[Opening Task data section]

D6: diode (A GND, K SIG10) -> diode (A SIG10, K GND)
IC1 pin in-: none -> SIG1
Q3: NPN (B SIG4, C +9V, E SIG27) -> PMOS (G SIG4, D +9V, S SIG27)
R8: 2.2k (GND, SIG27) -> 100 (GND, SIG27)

[Closing Task data section]
[Opening Task data section]

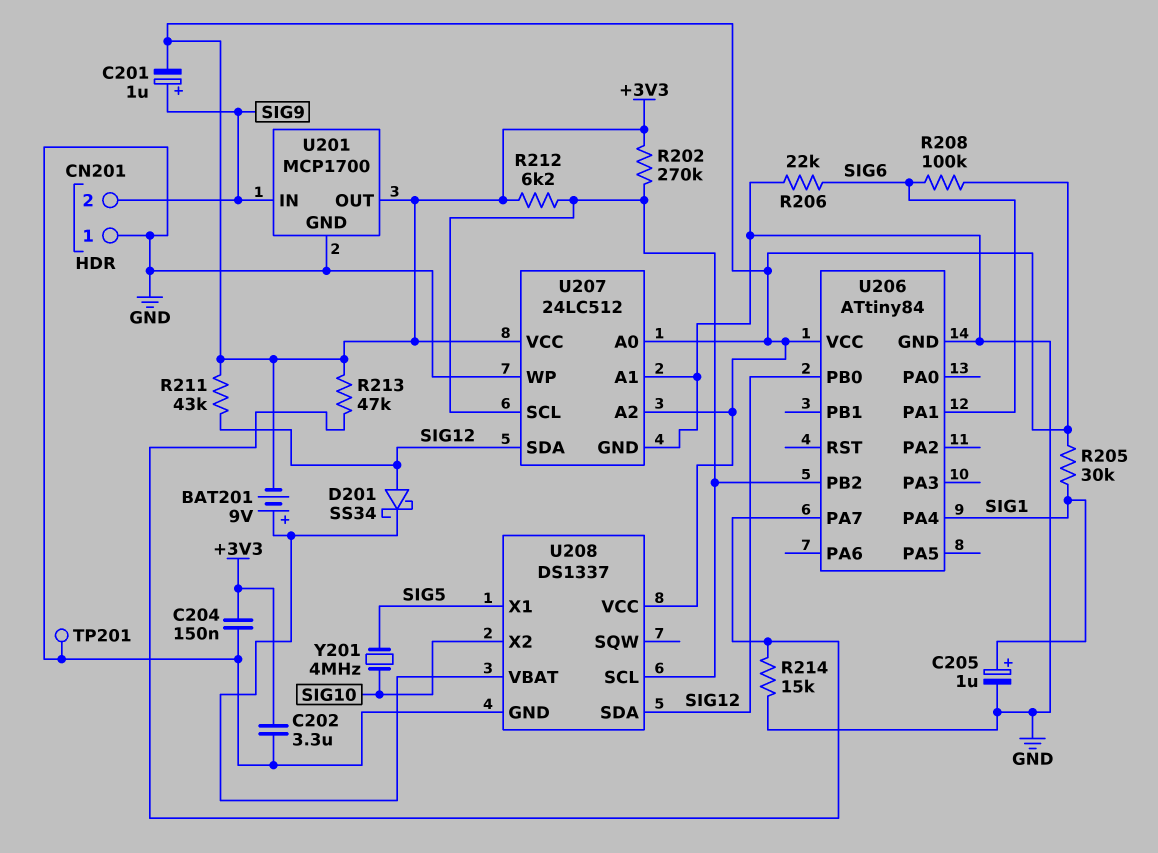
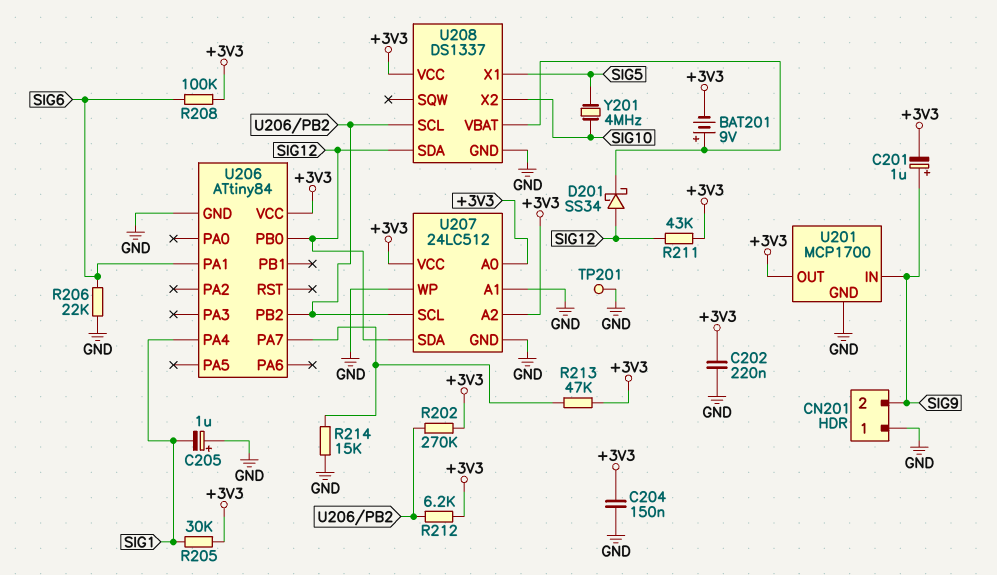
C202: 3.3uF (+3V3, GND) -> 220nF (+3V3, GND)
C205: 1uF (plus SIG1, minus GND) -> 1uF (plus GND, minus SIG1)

[Closing Task data section]

▸ **Task brief**: Reproduce only the lines above, starting at the line with "D6: diode (A" and ending at the line with "R8: 2.2k (GND, SIG27) -> 100 (GND, SIG27)", exactly as written.

▸ **The completed task**:
D6: diode (A GND, K SIG10) -> diode (A SIG10, K GND)
IC1 pin in-: none -> SIG1
Q3: NPN (B SIG4, C +9V, E SIG27) -> PMOS (G SIG4, D +9V, S SIG27)
R8: 2.2k (GND, SIG27) -> 100 (GND, SIG27)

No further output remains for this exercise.